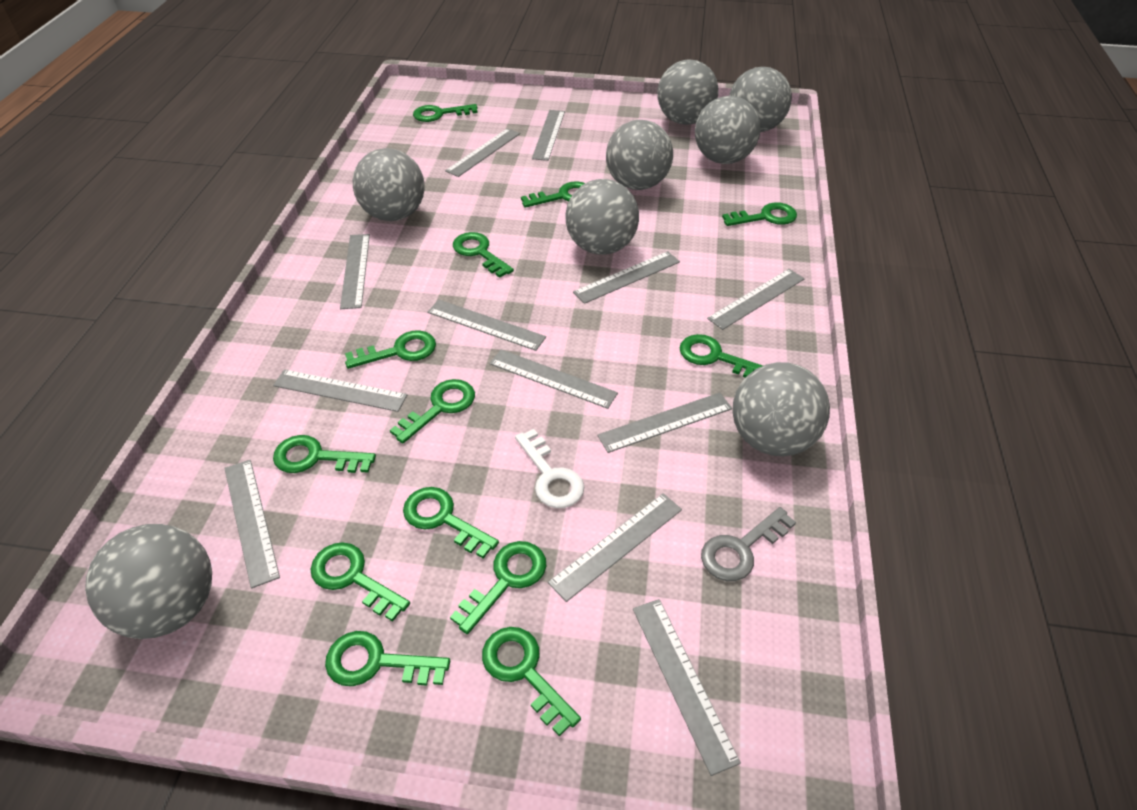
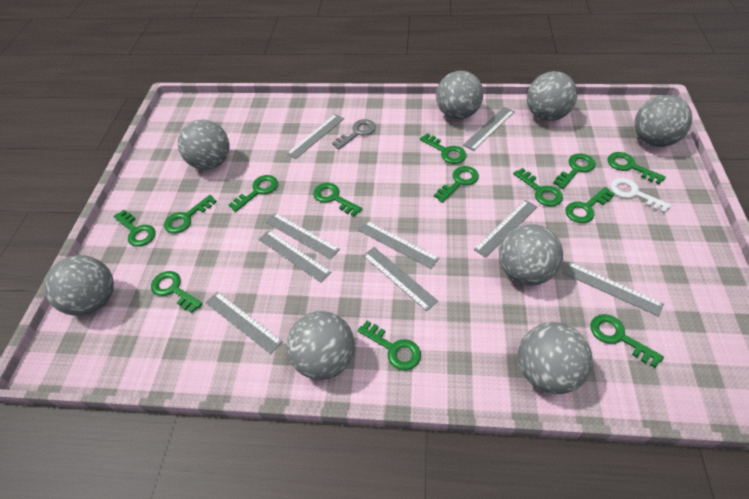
grey ruler: 12 -> 9

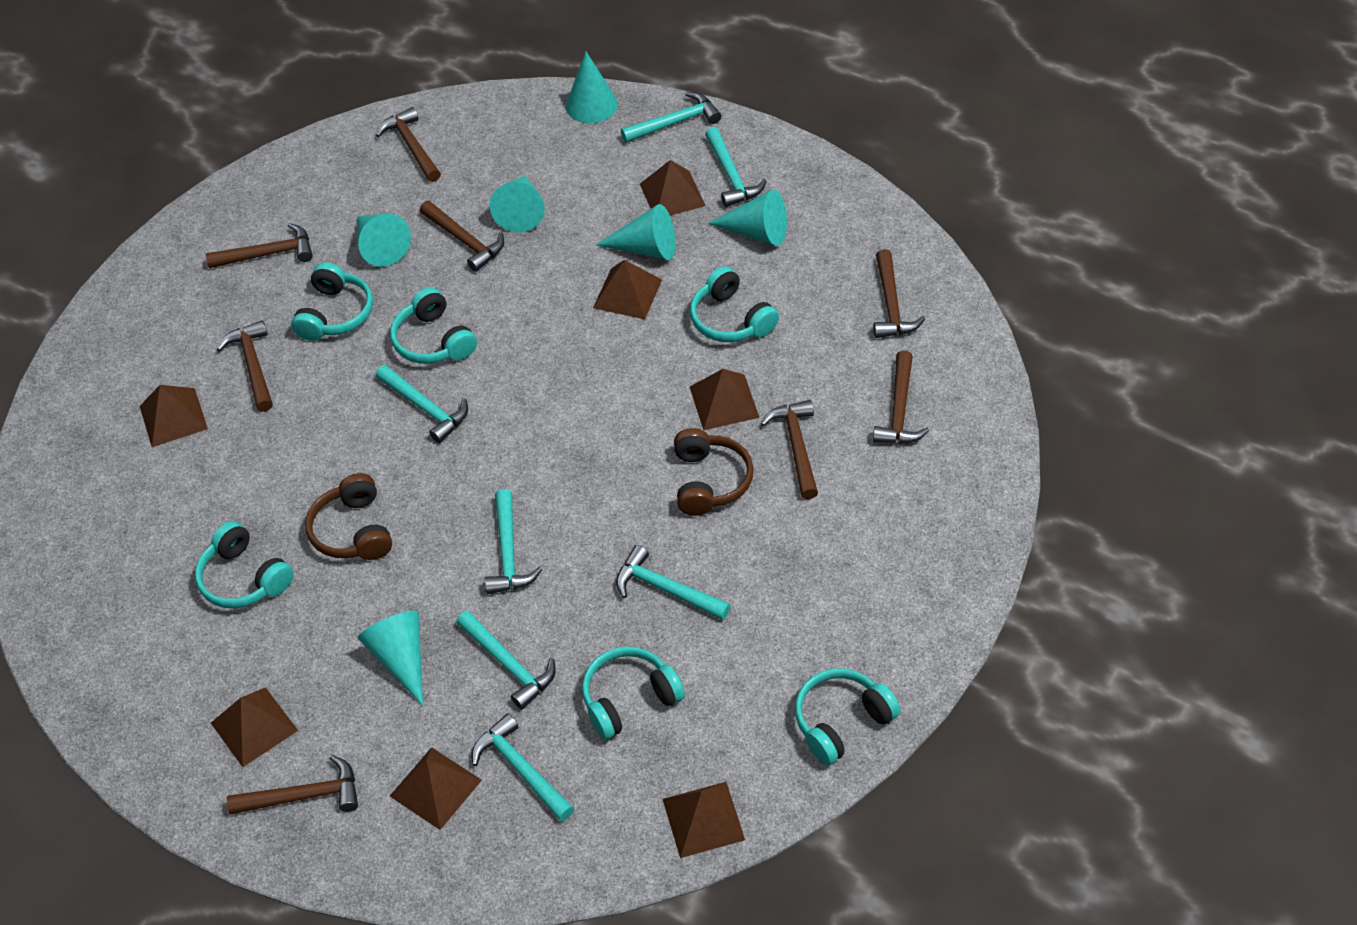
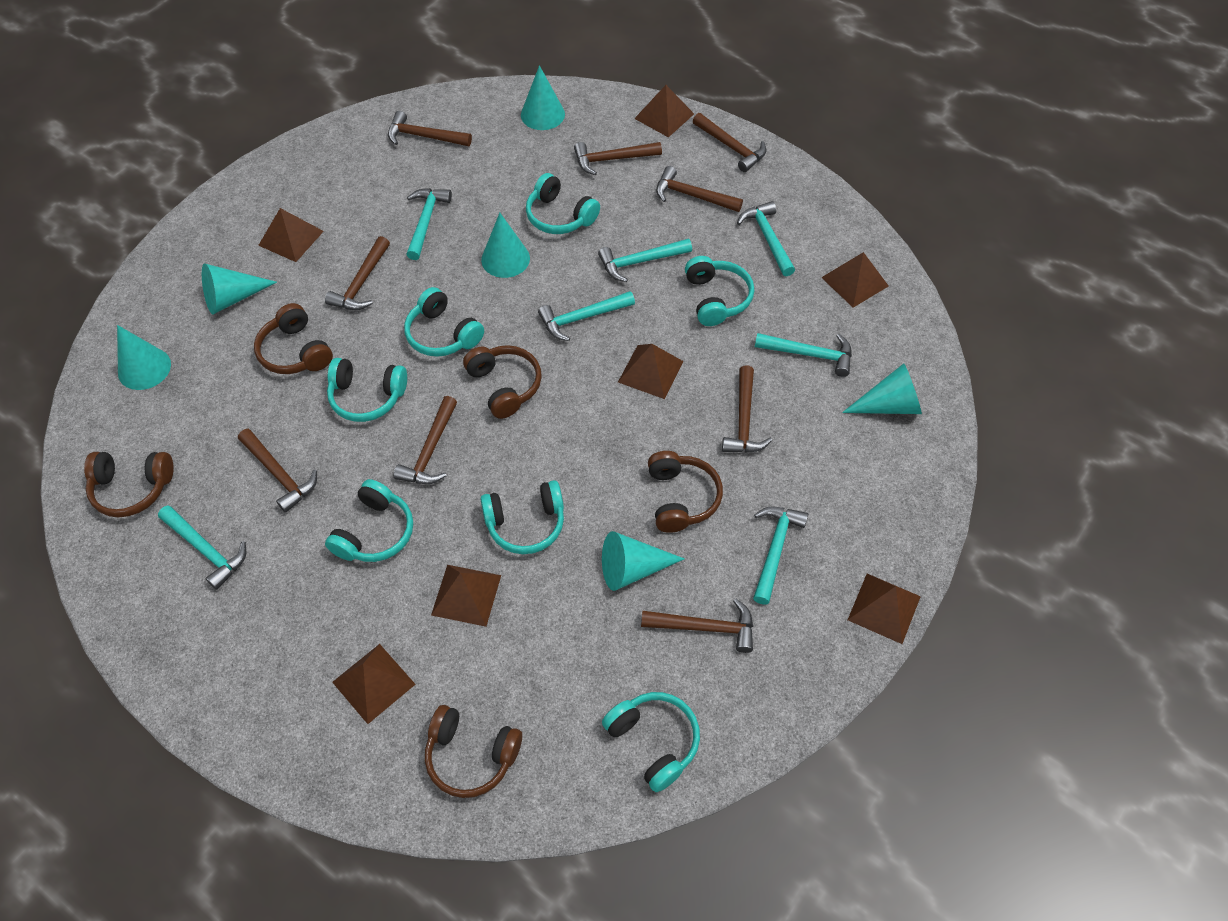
brown hammer: 8 -> 9
brown headphones: 2 -> 5
turquoise headphones: 6 -> 7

Task description
In the listing above, find each line with the word "headphones" and copy it out.

Solution for this exercise
brown headphones: 2 -> 5
turquoise headphones: 6 -> 7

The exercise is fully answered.